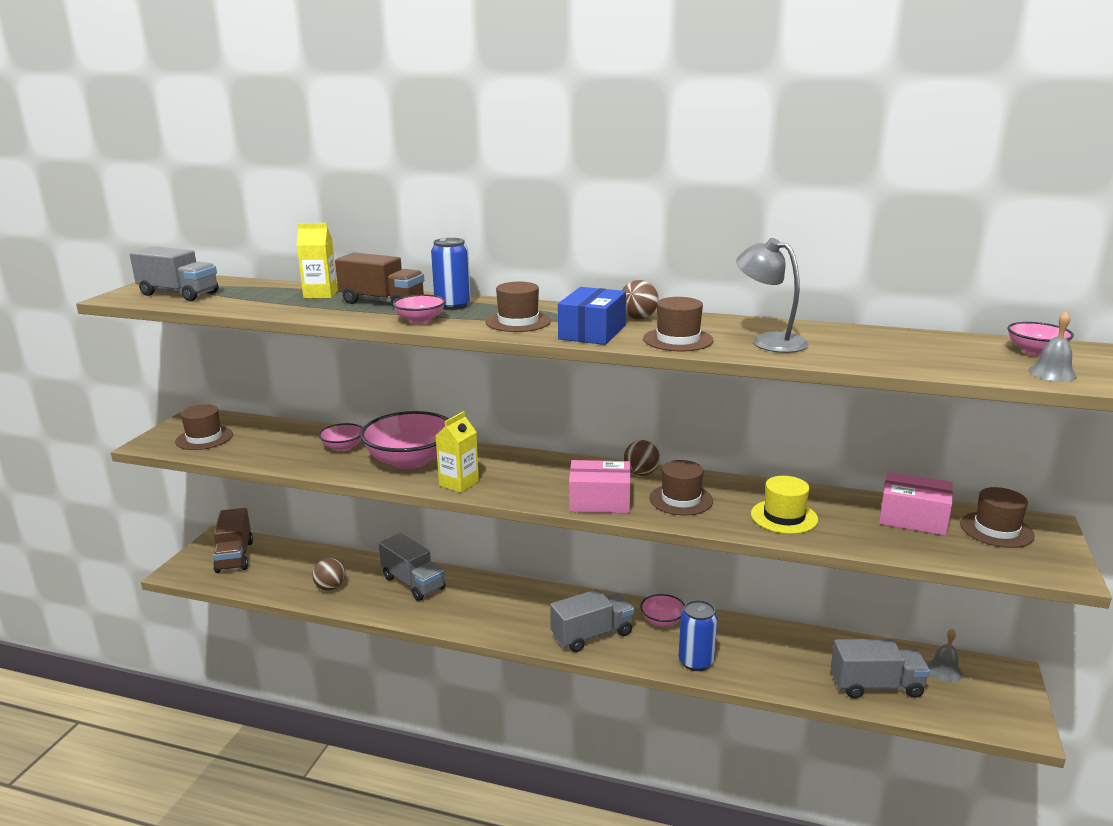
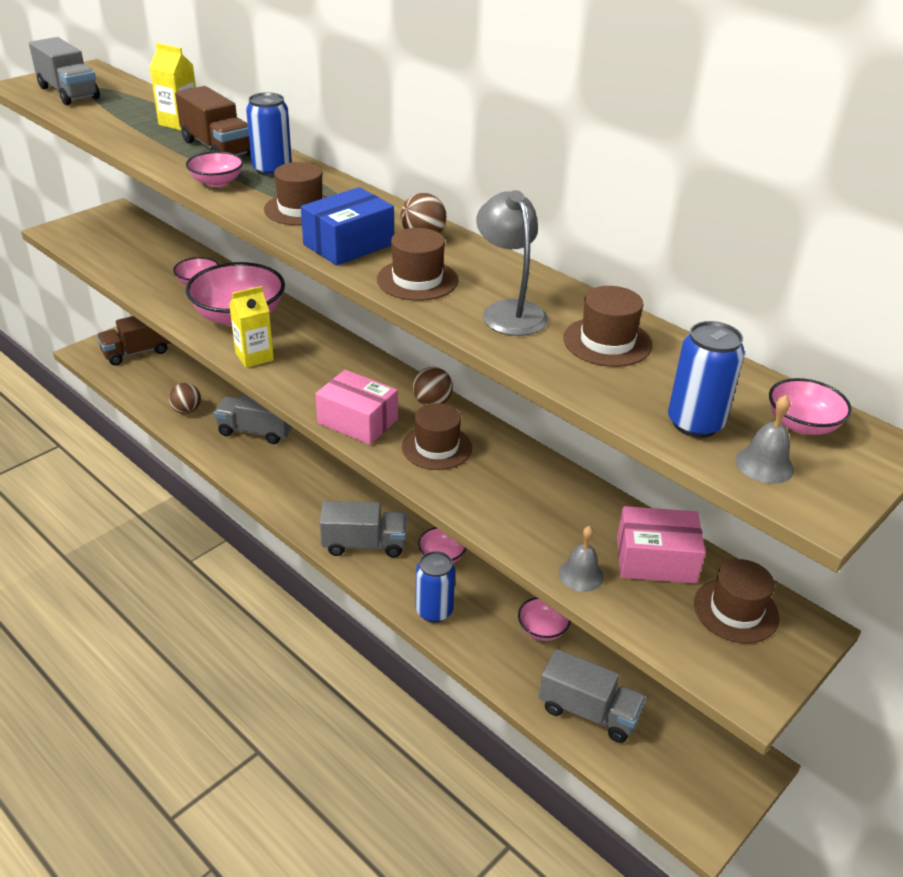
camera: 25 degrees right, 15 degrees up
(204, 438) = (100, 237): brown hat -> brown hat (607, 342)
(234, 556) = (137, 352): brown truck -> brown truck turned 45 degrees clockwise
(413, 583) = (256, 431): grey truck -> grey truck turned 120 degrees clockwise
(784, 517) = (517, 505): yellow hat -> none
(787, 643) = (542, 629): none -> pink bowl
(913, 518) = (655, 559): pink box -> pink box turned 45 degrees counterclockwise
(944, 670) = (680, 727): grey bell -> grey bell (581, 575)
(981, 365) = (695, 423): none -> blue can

★ ★ ★ ★

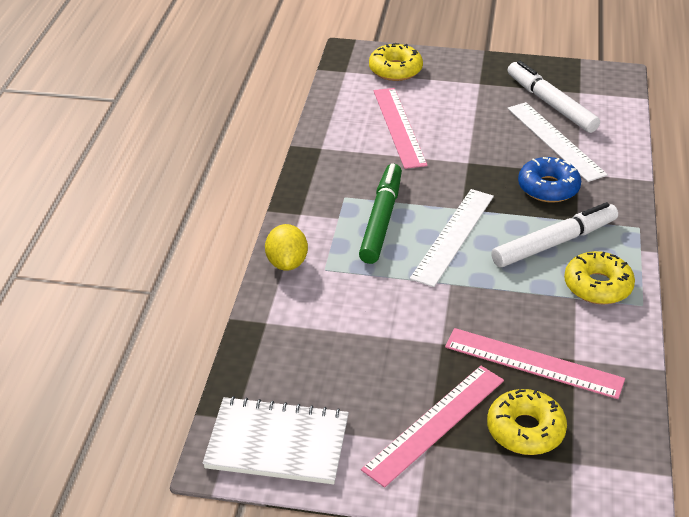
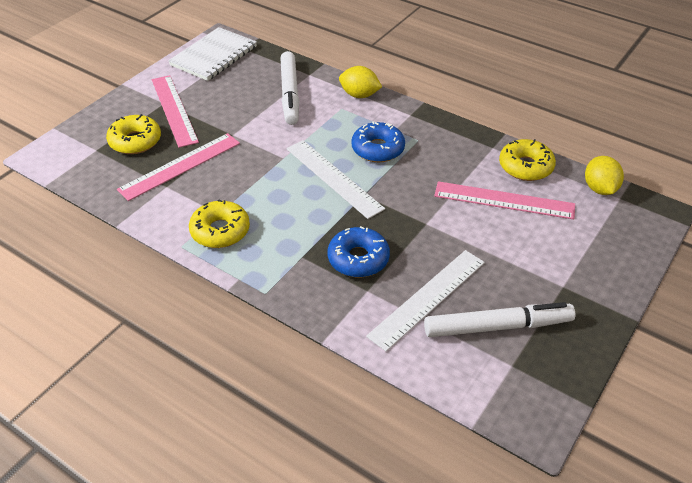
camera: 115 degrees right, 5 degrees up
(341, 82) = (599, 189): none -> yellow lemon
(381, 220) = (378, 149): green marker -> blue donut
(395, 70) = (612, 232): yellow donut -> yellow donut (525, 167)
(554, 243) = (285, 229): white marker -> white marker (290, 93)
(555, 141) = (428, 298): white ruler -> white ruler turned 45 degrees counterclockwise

★ ★ ★ ★

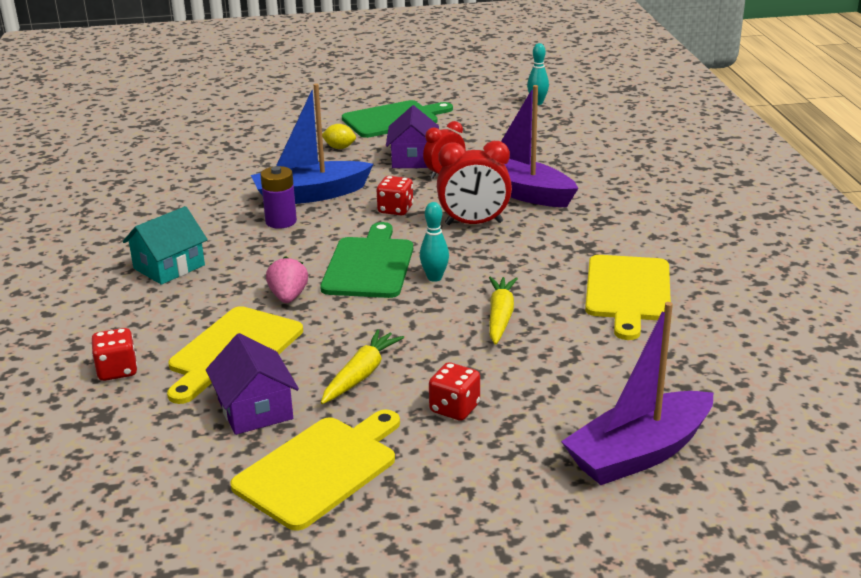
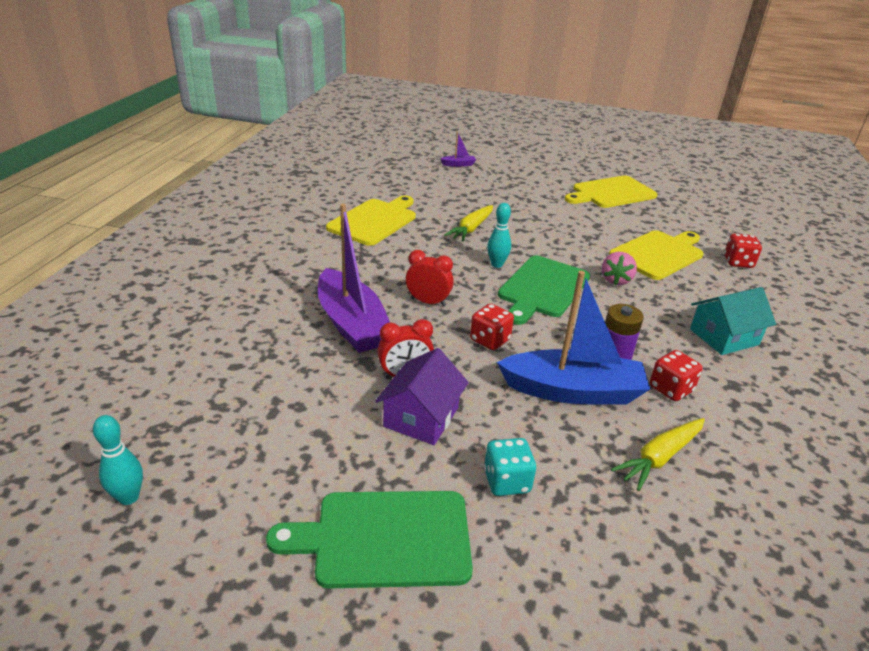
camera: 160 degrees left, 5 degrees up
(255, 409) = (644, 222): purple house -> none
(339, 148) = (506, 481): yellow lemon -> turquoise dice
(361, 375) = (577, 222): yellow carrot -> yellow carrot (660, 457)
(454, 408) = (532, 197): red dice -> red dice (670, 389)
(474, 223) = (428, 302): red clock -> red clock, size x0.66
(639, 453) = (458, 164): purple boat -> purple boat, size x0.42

★ ★ ★ ★

> [WHAT THE EXERCISE ASKS] All that is needed is the exact run of lines above from the line containing "camera: 160 degrees left, 5 degrees up" through the line containing "(639, 453) = (458, 164): purple", both of them included.

> [YOUR SOLUTION]
camera: 160 degrees left, 5 degrees up
(255, 409) = (644, 222): purple house -> none
(339, 148) = (506, 481): yellow lemon -> turquoise dice
(361, 375) = (577, 222): yellow carrot -> yellow carrot (660, 457)
(454, 408) = (532, 197): red dice -> red dice (670, 389)
(474, 223) = (428, 302): red clock -> red clock, size x0.66
(639, 453) = (458, 164): purple boat -> purple boat, size x0.42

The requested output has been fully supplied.